# Task details
Your job is to report every line of the entries that has "solid".

▽

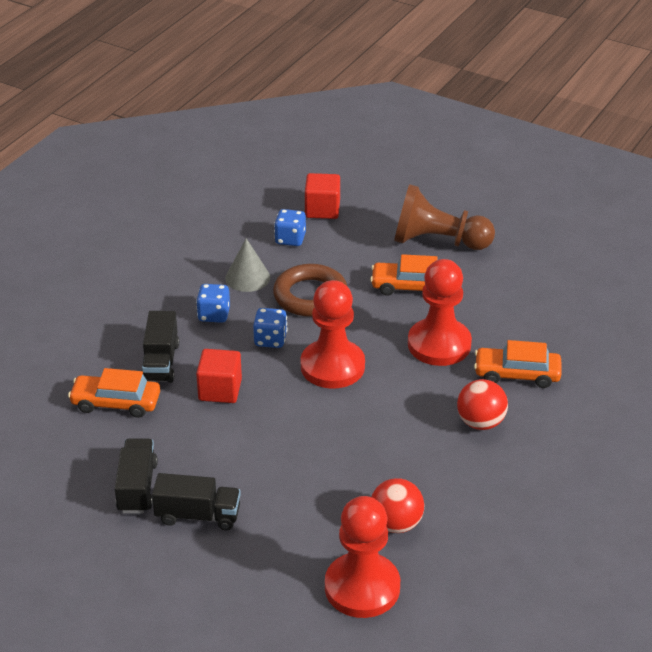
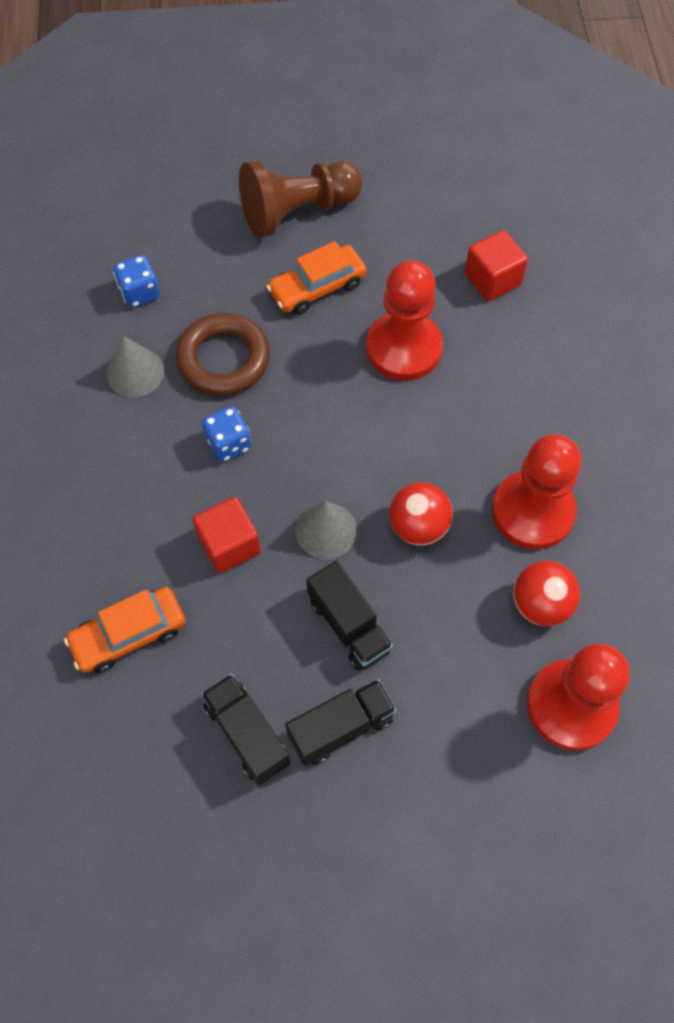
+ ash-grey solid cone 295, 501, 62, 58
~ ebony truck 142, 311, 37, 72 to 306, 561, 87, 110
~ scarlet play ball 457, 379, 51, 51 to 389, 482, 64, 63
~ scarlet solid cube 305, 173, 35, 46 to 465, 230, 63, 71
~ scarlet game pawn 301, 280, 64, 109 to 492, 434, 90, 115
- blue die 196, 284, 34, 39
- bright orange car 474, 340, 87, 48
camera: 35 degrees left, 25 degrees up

△

# Finished exercise
+ ash-grey solid cone 295, 501, 62, 58
~ scarlet solid cube 305, 173, 35, 46 to 465, 230, 63, 71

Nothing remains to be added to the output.